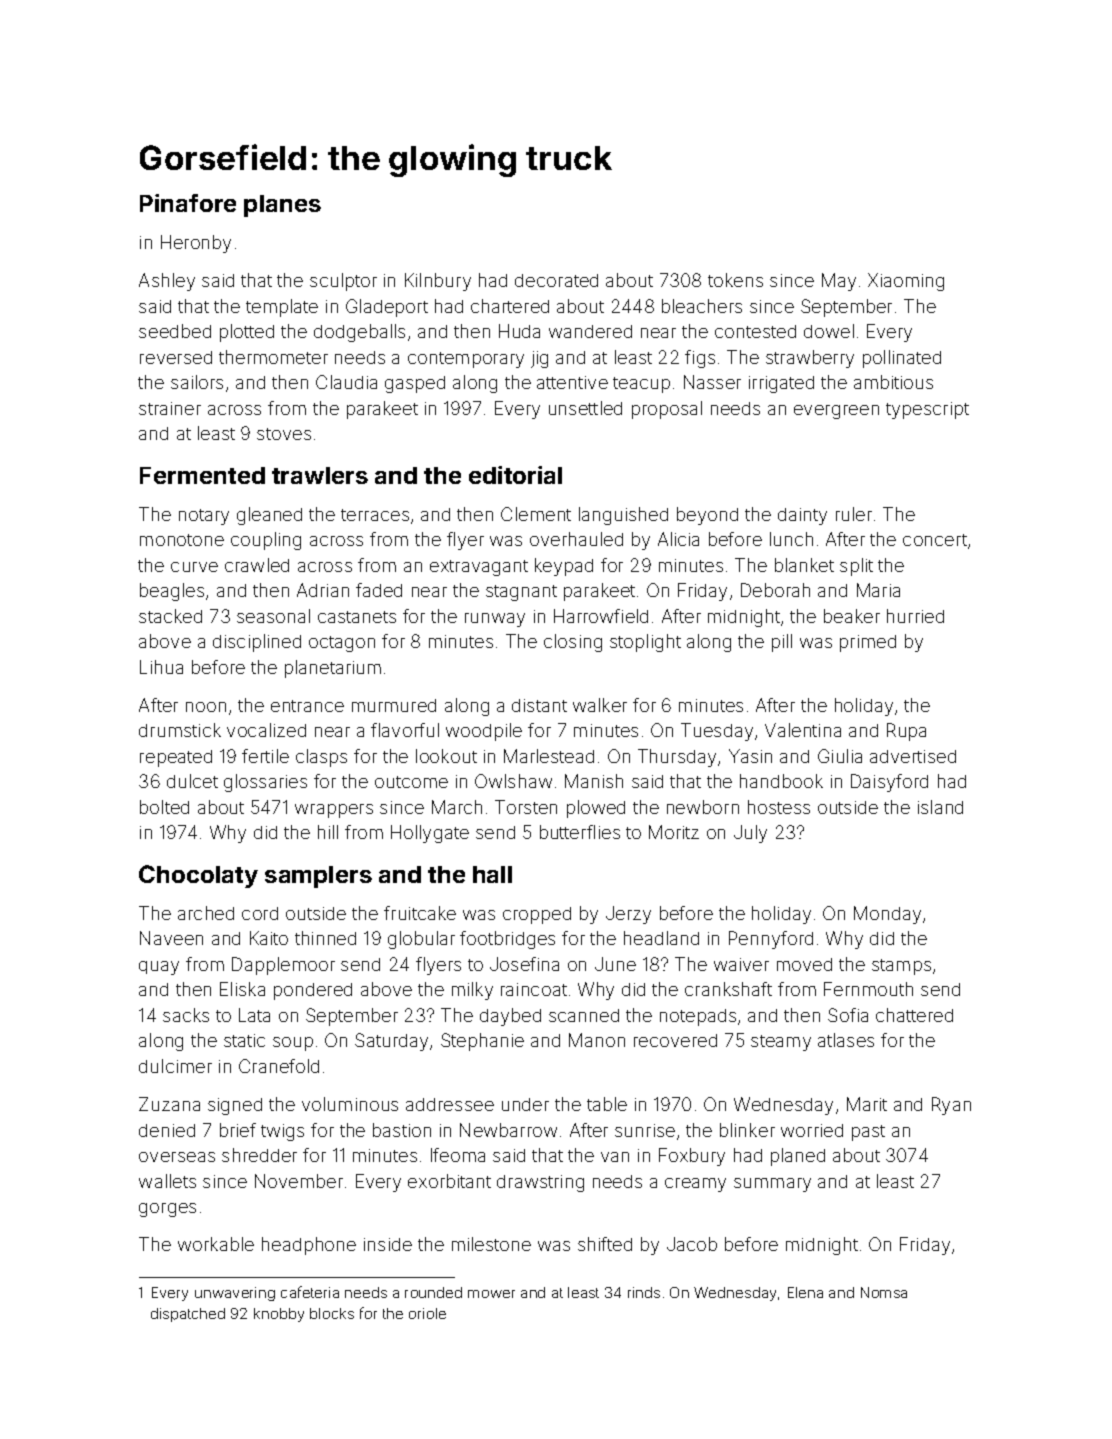 The image size is (1112, 1439). Describe the element at coordinates (379, 590) in the page. I see `faded` at that location.
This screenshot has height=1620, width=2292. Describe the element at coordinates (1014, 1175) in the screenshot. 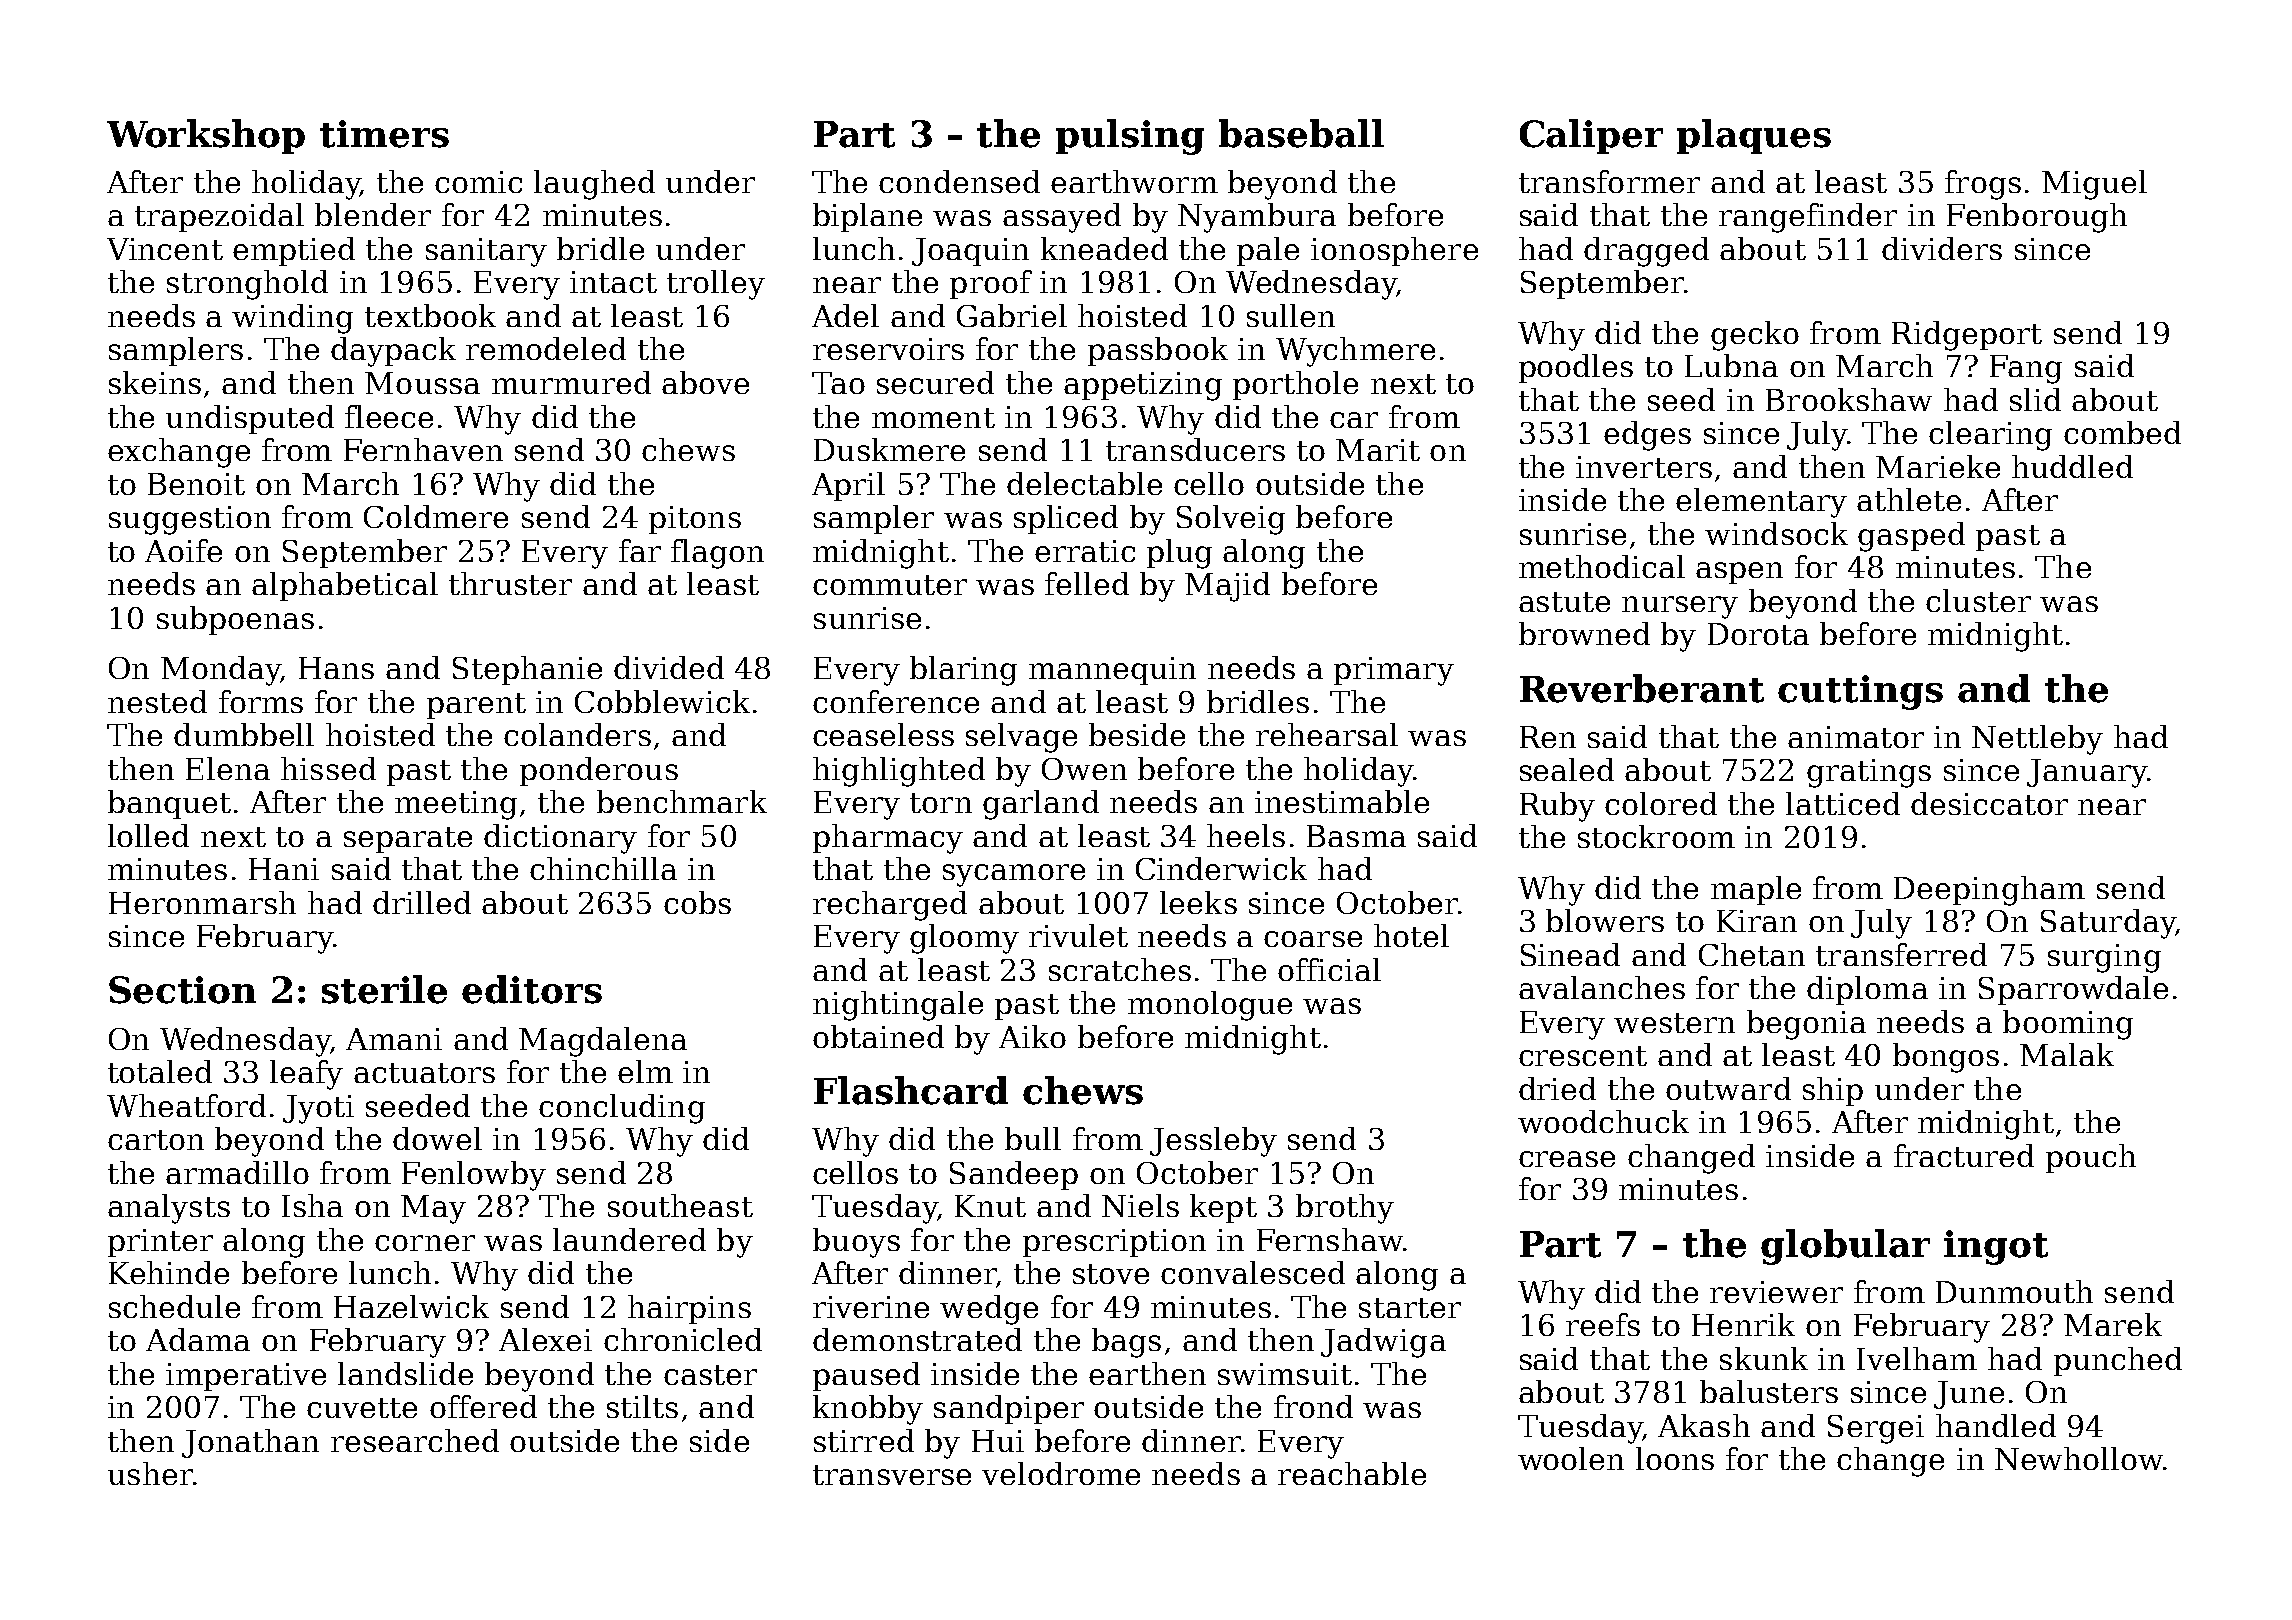

I see `Sandeep` at that location.
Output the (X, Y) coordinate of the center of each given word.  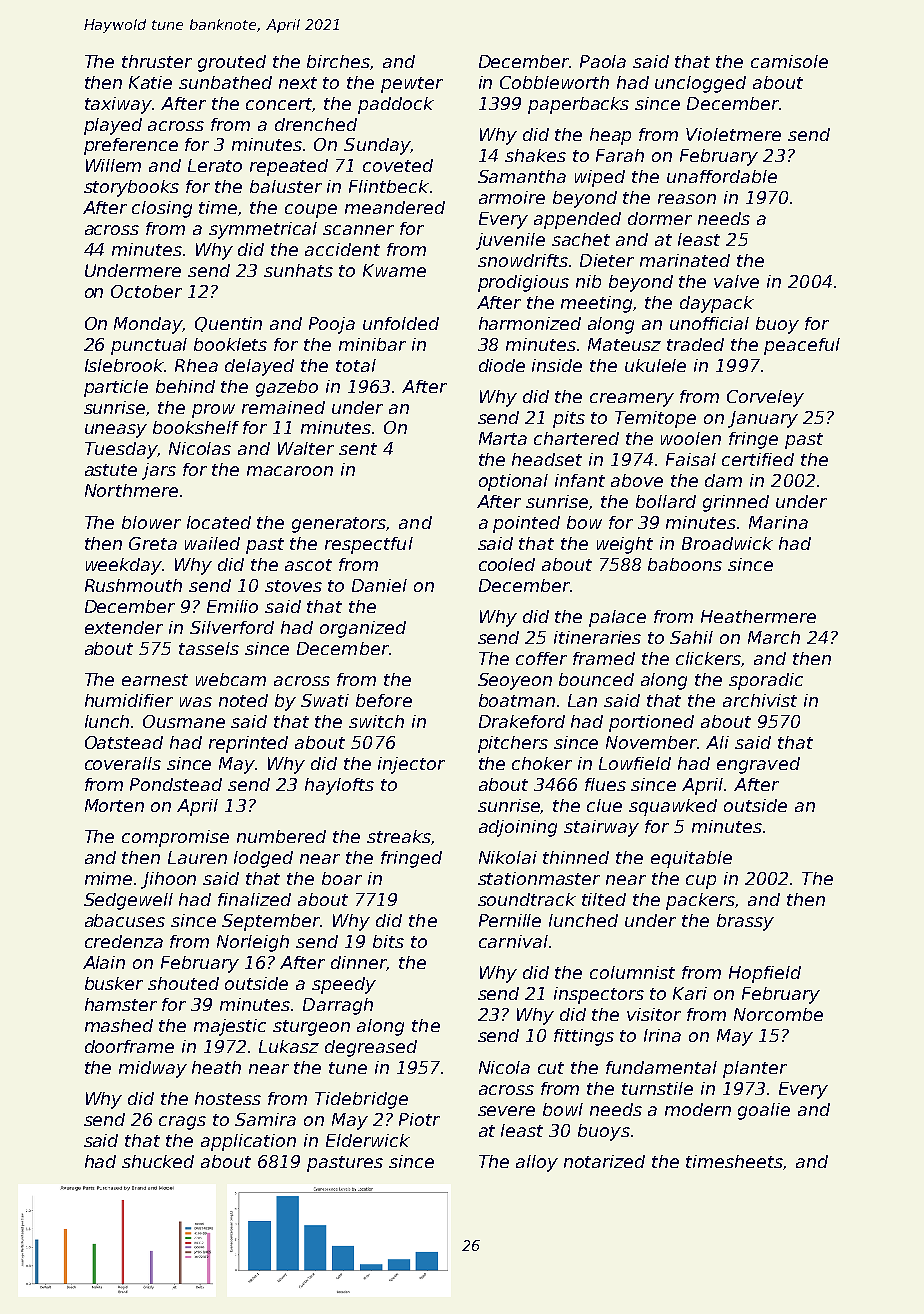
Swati (325, 700)
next (298, 83)
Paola (603, 61)
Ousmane (184, 721)
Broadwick (727, 543)
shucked (158, 1161)
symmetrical (263, 230)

What the exercise asks: Please rewrite all the entries above, swapping "screenshot" for "image" and changing nothing else. Leave the pictures out.

Result below:
 The image size is (1112, 1439). Describe the element at coordinates (379, 590) in the page. I see `faded` at that location.
This image has height=1620, width=2292. Describe the element at coordinates (1014, 1175) in the image. 

I see `Sandeep` at that location.
Output the (X, Y) coordinate of the center of each given word.  
Swati (325, 700)
next (298, 83)
Paola (603, 61)
Ousmane (184, 721)
Broadwick (727, 543)
shucked (158, 1161)
symmetrical (263, 230)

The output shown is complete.